I would like the entries transcribed word for word, please, with the pictures removed.

(Spatial object tracking data)
——————

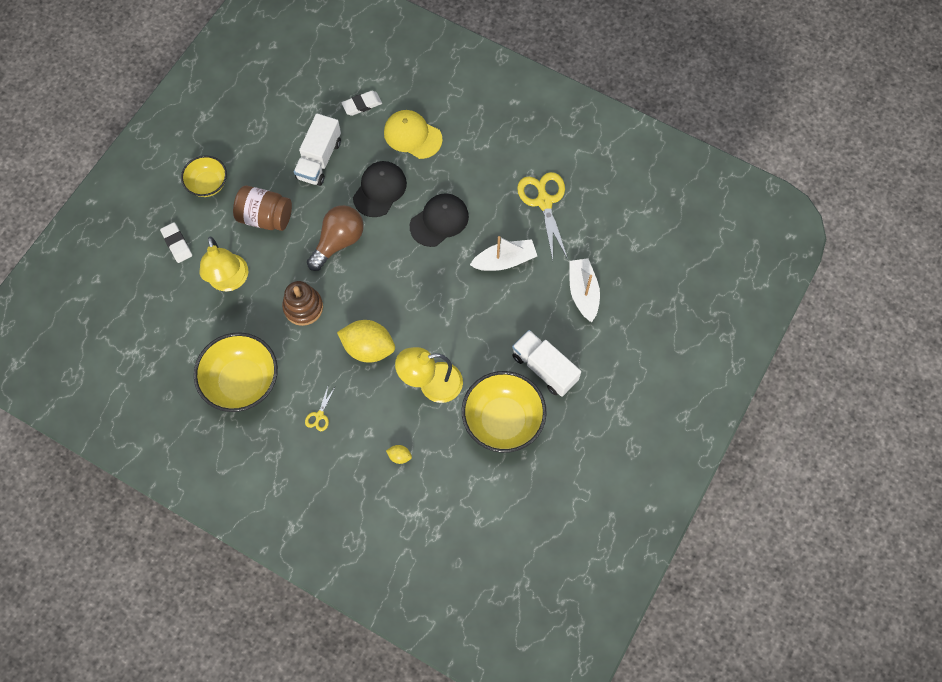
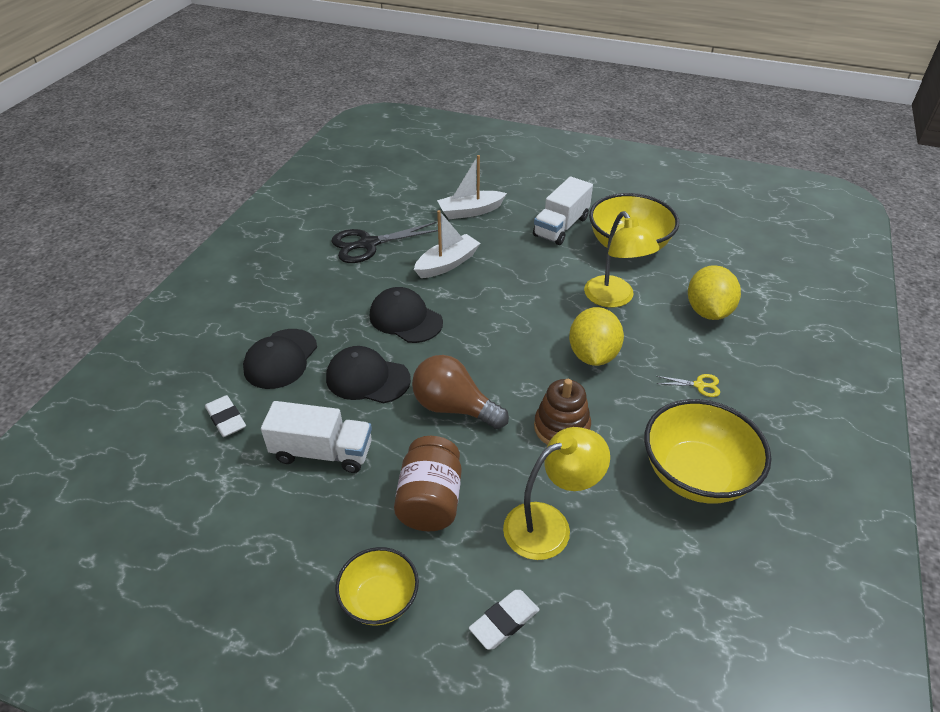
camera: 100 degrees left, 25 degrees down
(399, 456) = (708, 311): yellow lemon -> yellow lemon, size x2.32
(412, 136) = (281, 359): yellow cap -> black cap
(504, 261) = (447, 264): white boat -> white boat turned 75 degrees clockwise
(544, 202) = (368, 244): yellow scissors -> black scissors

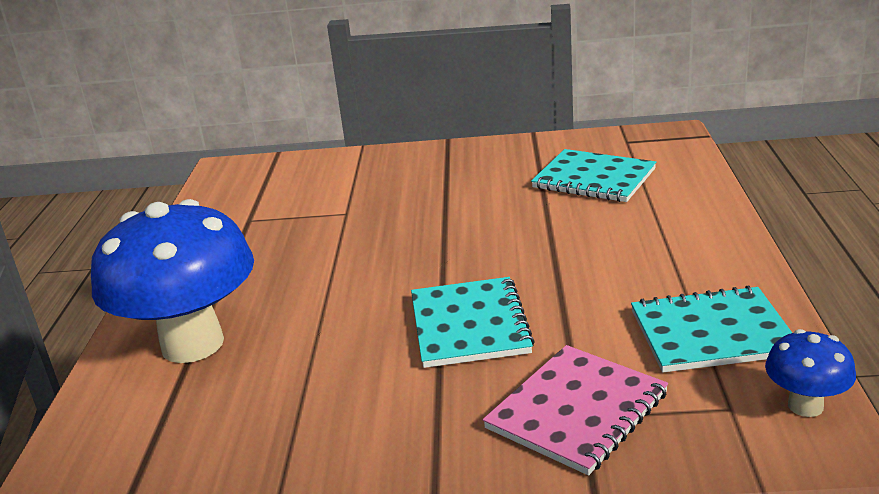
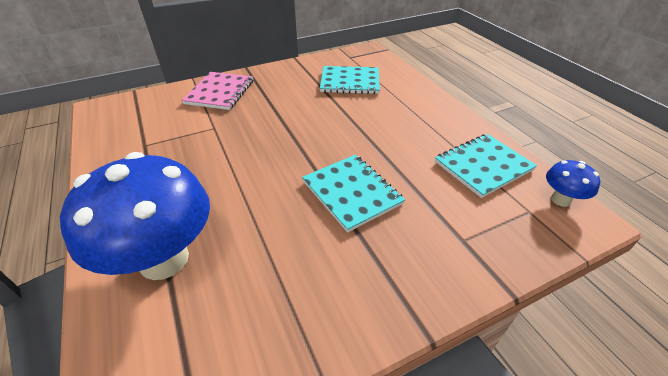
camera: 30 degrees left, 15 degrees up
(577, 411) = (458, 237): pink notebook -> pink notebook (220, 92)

——————

*Task solution*.
camera: 100 degrees left, 25 degrees down
(399, 456) = (708, 311): yellow lemon -> yellow lemon, size x2.32
(412, 136) = (281, 359): yellow cap -> black cap
(504, 261) = (447, 264): white boat -> white boat turned 75 degrees clockwise
(544, 202) = (368, 244): yellow scissors -> black scissors

camera: 30 degrees left, 15 degrees up
(577, 411) = (458, 237): pink notebook -> pink notebook (220, 92)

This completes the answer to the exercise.